• [TASK DATA]
<<<<

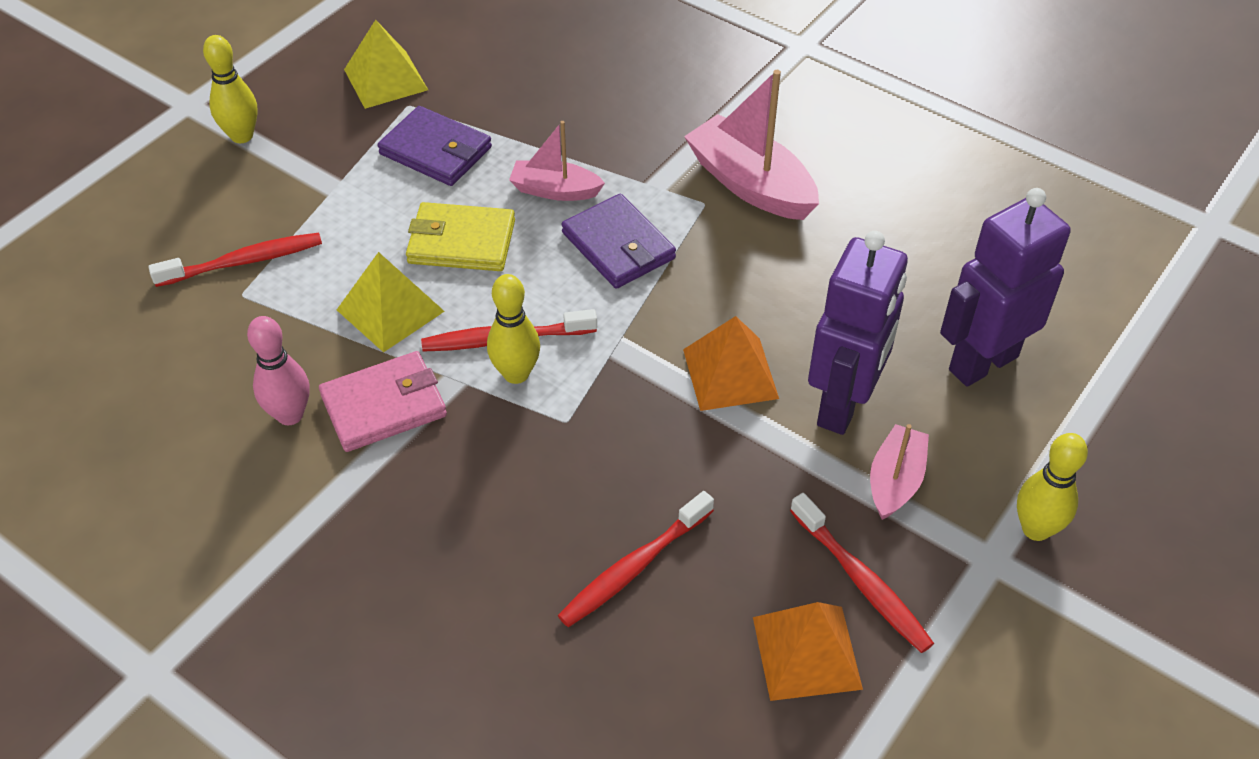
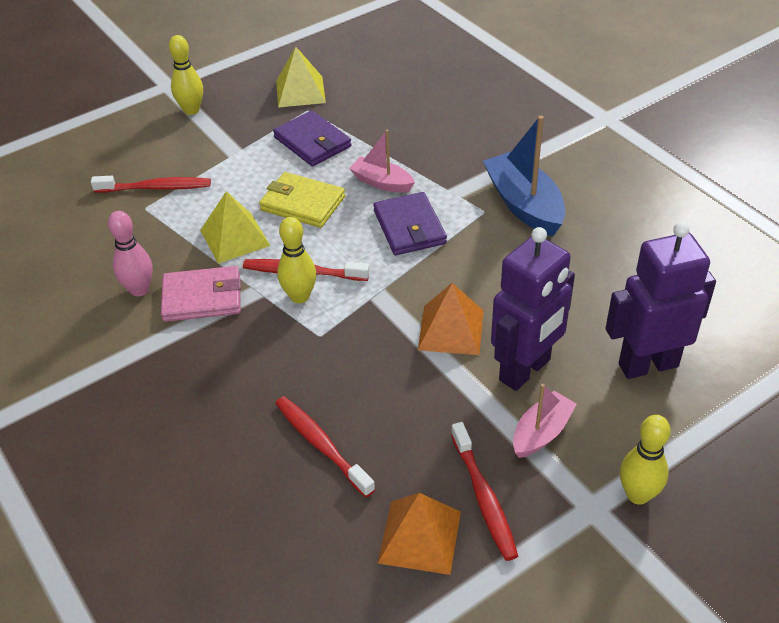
camera: 20 degrees right, 5 degrees down
(634, 567) = (321, 445): red toothbrush -> red toothbrush turned 75 degrees clockwise
(750, 184) = (524, 204): pink boat -> blue boat

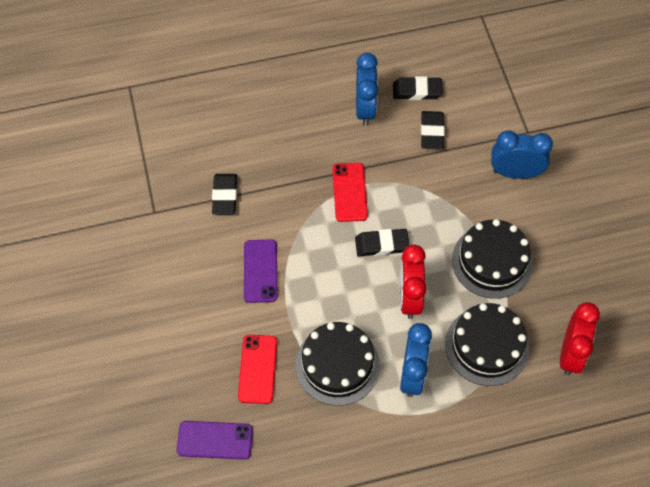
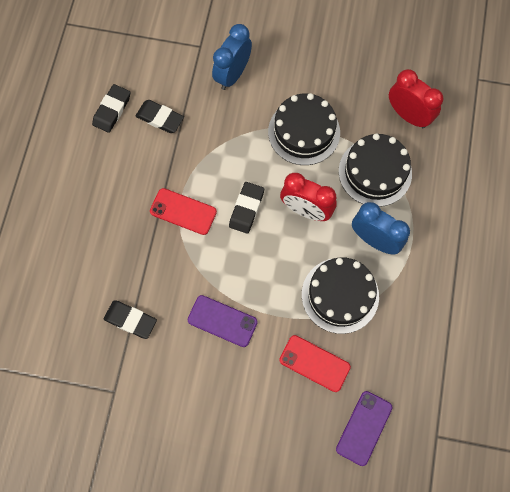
camera: 65 degrees left, 10 degrees up
(365, 109) = (106, 160): blue clock -> none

>>>>

• [WORK INSTRUCTIONS] Return every entry word for word, but drop any pictures.

• [ANSWER FOR THE TASK]
camera: 20 degrees right, 5 degrees down
(634, 567) = (321, 445): red toothbrush -> red toothbrush turned 75 degrees clockwise
(750, 184) = (524, 204): pink boat -> blue boat

camera: 65 degrees left, 10 degrees up
(365, 109) = (106, 160): blue clock -> none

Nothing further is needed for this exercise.